-------- Records provided
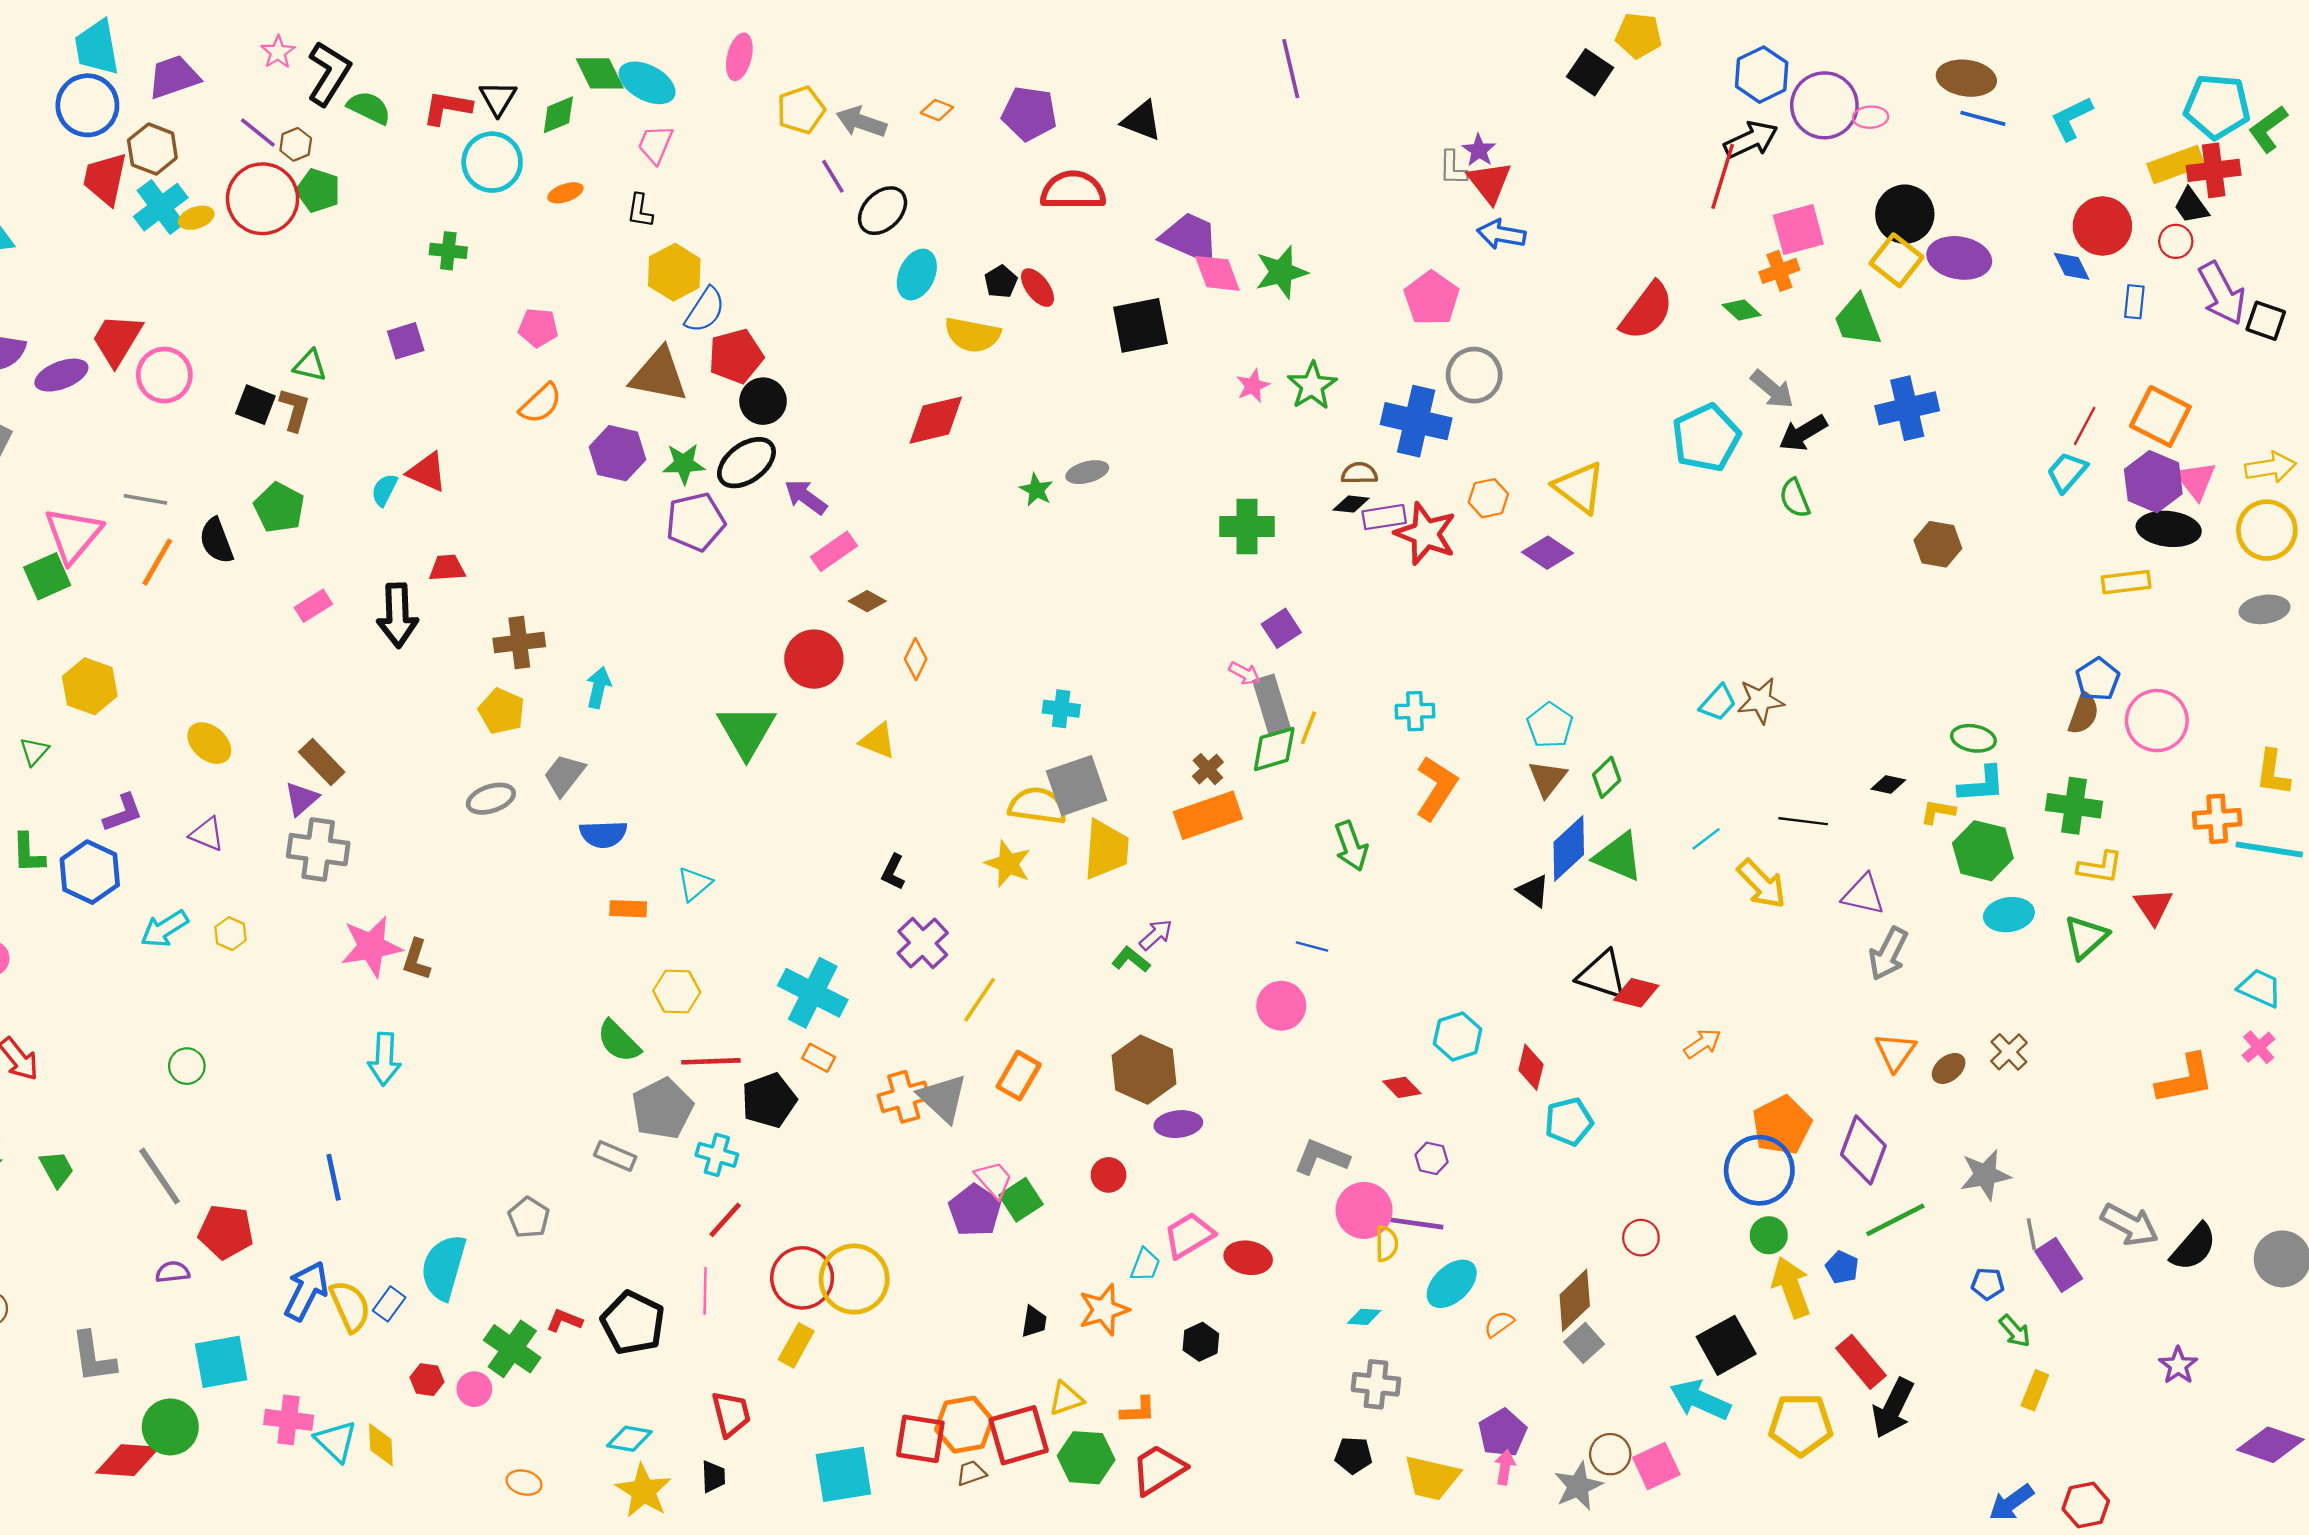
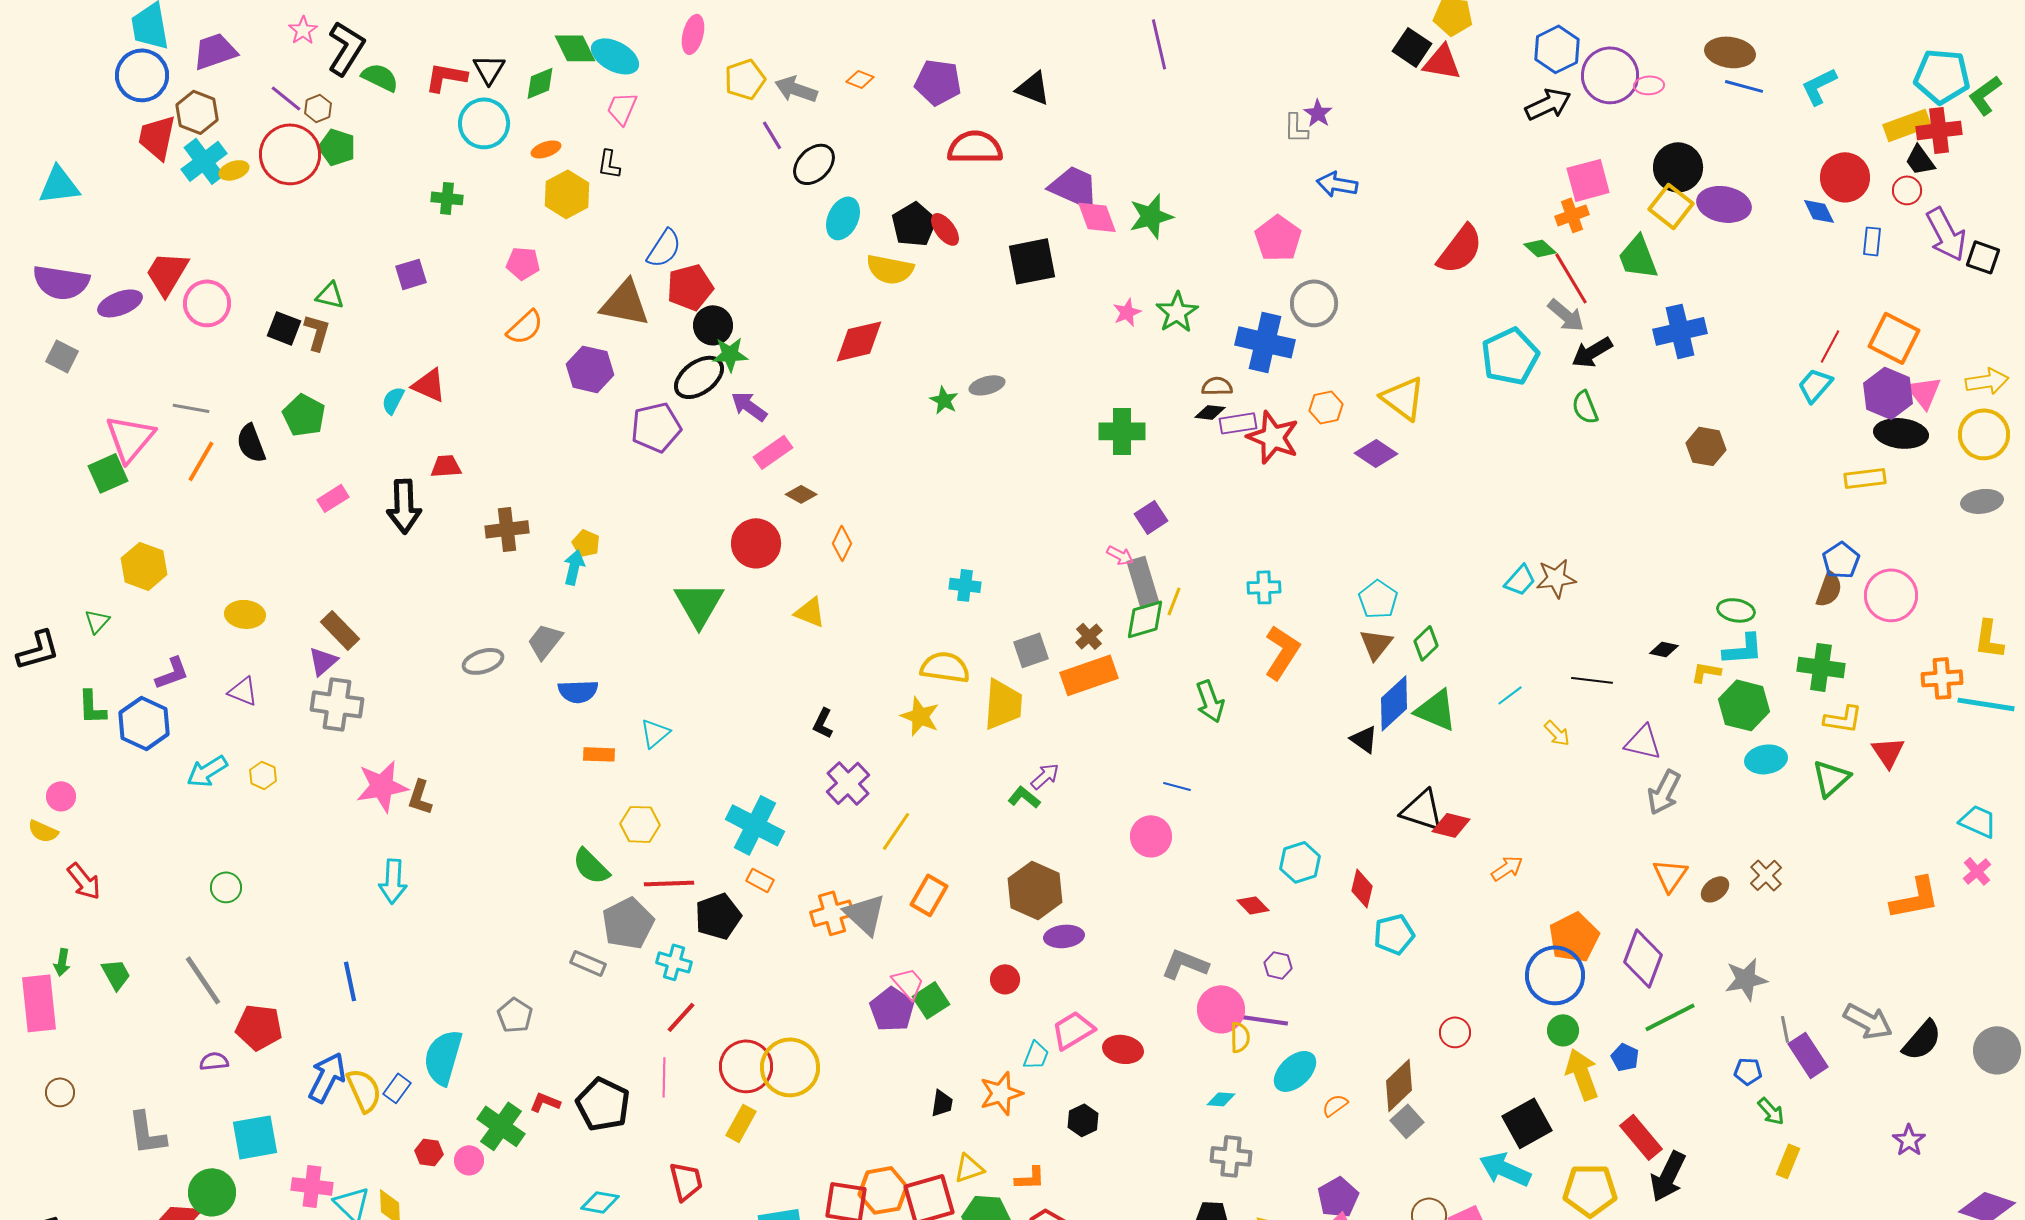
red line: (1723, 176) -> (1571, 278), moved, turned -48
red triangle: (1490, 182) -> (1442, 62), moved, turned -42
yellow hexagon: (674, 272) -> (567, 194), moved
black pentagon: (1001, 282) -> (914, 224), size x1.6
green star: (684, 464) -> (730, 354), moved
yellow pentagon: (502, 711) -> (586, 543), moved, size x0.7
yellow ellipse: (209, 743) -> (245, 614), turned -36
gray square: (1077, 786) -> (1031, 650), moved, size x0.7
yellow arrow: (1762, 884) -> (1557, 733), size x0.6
----------------
# [Problem details]
Repeat the listing above exactly from its first line to the line containing "gray square: (1077, 786)", both included, and omit the pictures.

# [Output for this exercise]
red line: (1723, 176) -> (1571, 278), moved, turned -48
red triangle: (1490, 182) -> (1442, 62), moved, turned -42
yellow hexagon: (674, 272) -> (567, 194), moved
black pentagon: (1001, 282) -> (914, 224), size x1.6
green star: (684, 464) -> (730, 354), moved
yellow pentagon: (502, 711) -> (586, 543), moved, size x0.7
yellow ellipse: (209, 743) -> (245, 614), turned -36
gray square: (1077, 786) -> (1031, 650), moved, size x0.7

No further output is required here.